▶ **EXERCISE INSTRUCTIONS**
Would you copy the records exactly, leaving the pictures out?

____ EXTRACTED MATERIAL

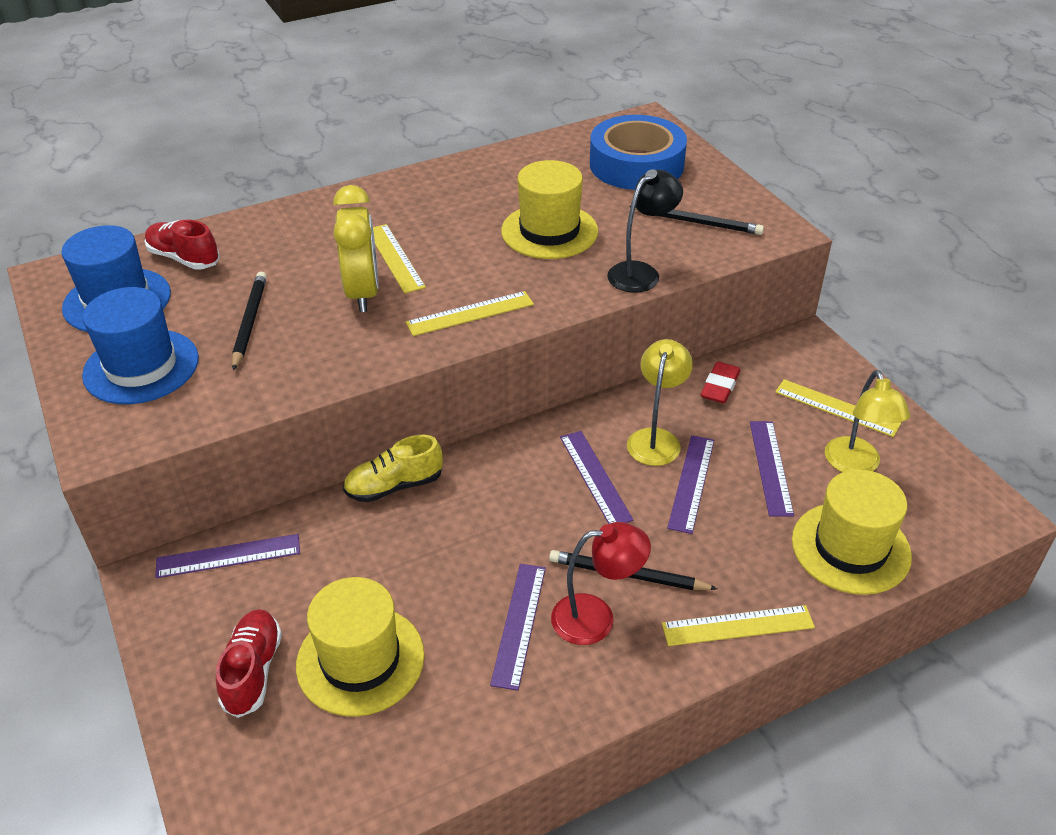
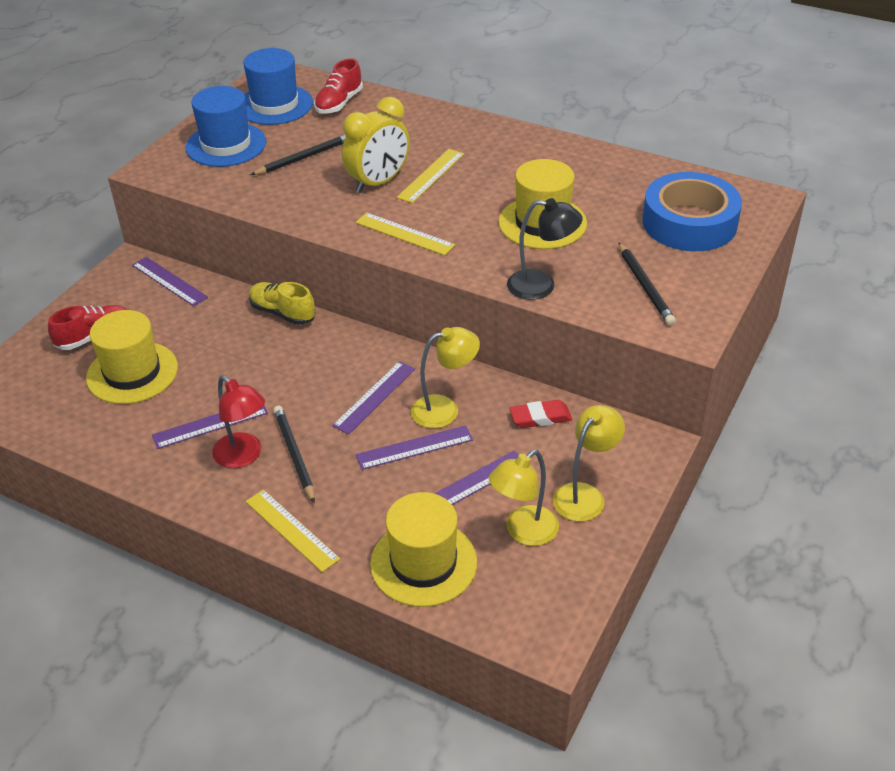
camera: 55 degrees right, 0 degrees up
(184, 258) = (339, 103): red shoe -> red shoe turned 150 degrees counterclockwise
(836, 408) = (585, 495): yellow ruler -> yellow lamp

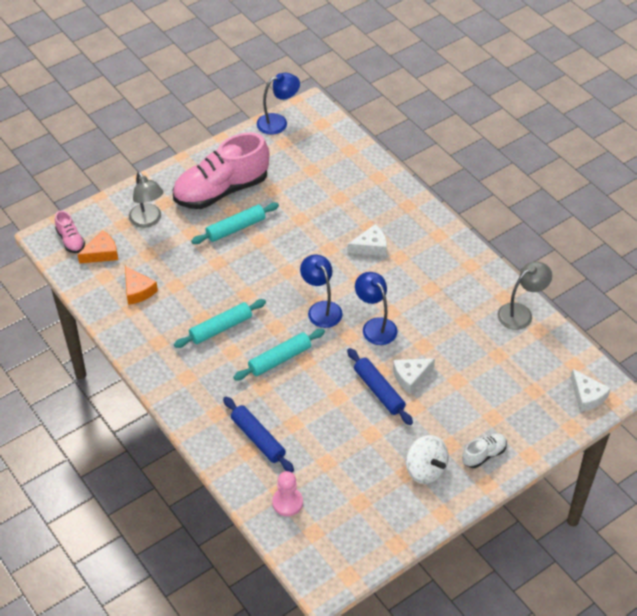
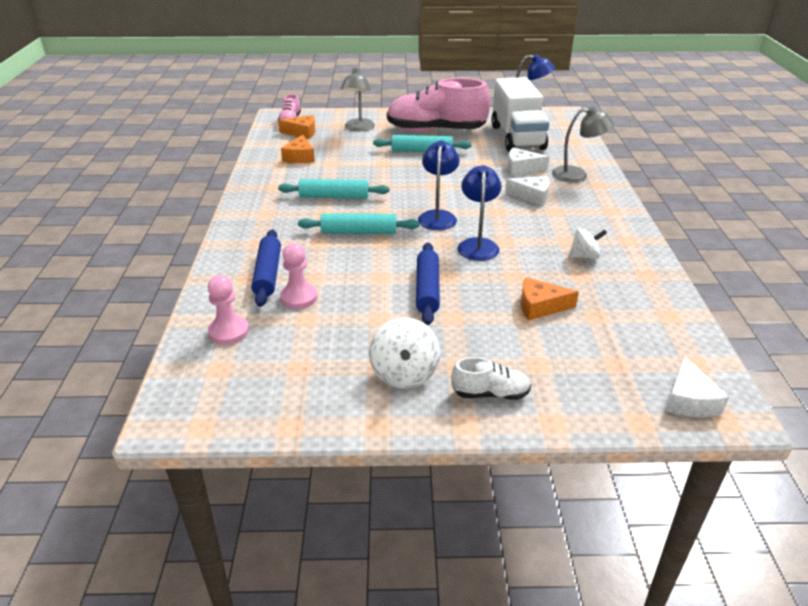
camera: 35 degrees right, 15 degrees down
(299, 167) = (517, 137): none -> white truck
(302, 447) = (299, 297): none -> pink pawn
(411, 377) = (474, 293): white cheese -> white cheese (521, 168)
(454, 299) = (584, 256): none -> white spinning top
(460, 366) = (540, 306): none -> orange cheese
(521, 313) = (657, 293): grey lamp -> grey lamp (577, 175)

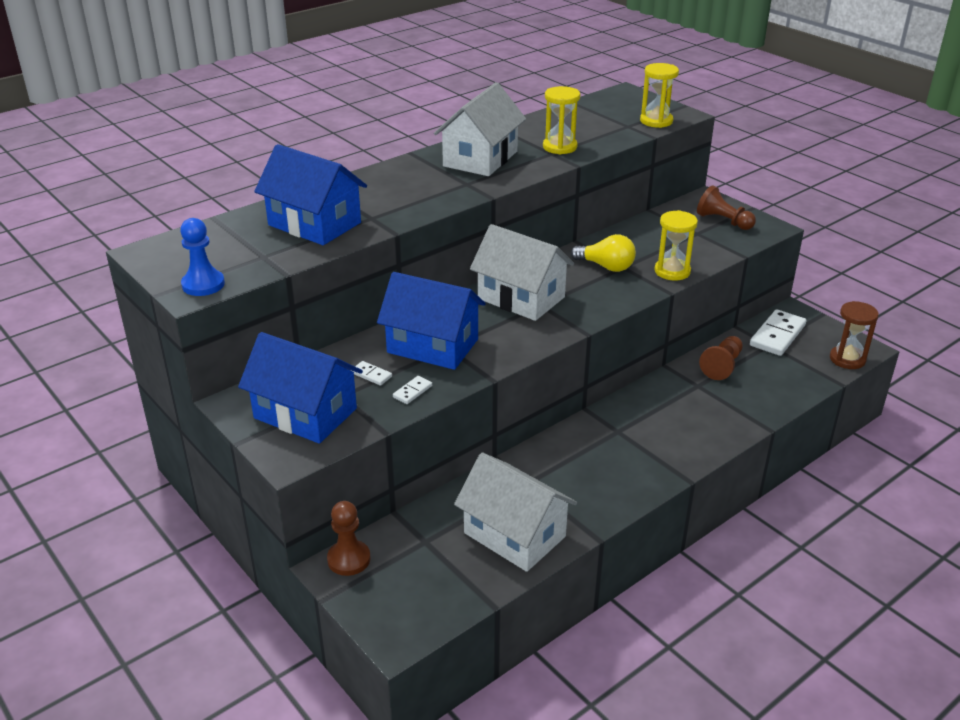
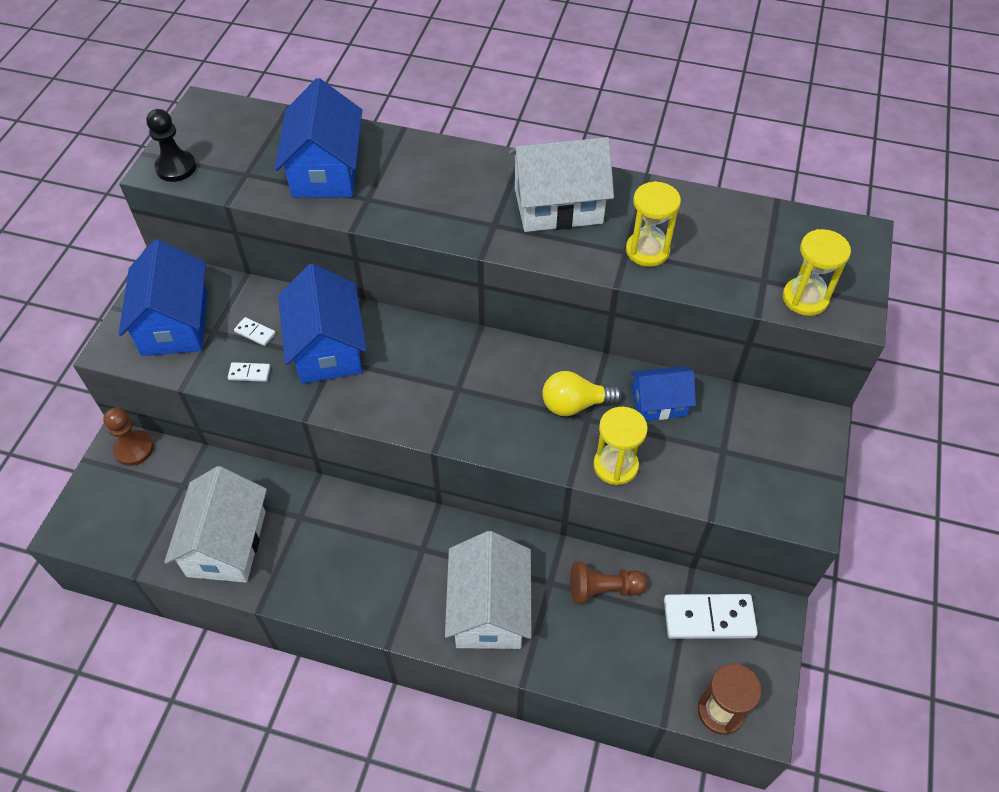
camera: 55 degrees right, 20 degrees up
(203, 284) = (176, 168): blue pawn -> black pawn
(371, 375) = (255, 332): white domino -> white domino turned 60 degrees counterclockwise
(521, 298) = (457, 367): white house -> white house (489, 609)
(606, 266) = (575, 404): yellow light bulb -> yellow light bulb turned 90 degrees clockwise
(637, 238) = (659, 403): none -> blue house
(723, 221) = (776, 463): brown pawn -> none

________

▶ **TASK RESULT**
camera: 55 degrees right, 0 degrees up
(184, 258) = (339, 103): red shoe -> red shoe turned 150 degrees counterclockwise
(836, 408) = (585, 495): yellow ruler -> yellow lamp

camera: 35 degrees right, 15 degrees down
(299, 167) = (517, 137): none -> white truck
(302, 447) = (299, 297): none -> pink pawn
(411, 377) = (474, 293): white cheese -> white cheese (521, 168)
(454, 299) = (584, 256): none -> white spinning top
(460, 366) = (540, 306): none -> orange cheese
(521, 313) = (657, 293): grey lamp -> grey lamp (577, 175)

camera: 55 degrees right, 20 degrees up
(203, 284) = (176, 168): blue pawn -> black pawn
(371, 375) = (255, 332): white domino -> white domino turned 60 degrees counterclockwise
(521, 298) = (457, 367): white house -> white house (489, 609)
(606, 266) = (575, 404): yellow light bulb -> yellow light bulb turned 90 degrees clockwise
(637, 238) = (659, 403): none -> blue house
(723, 221) = (776, 463): brown pawn -> none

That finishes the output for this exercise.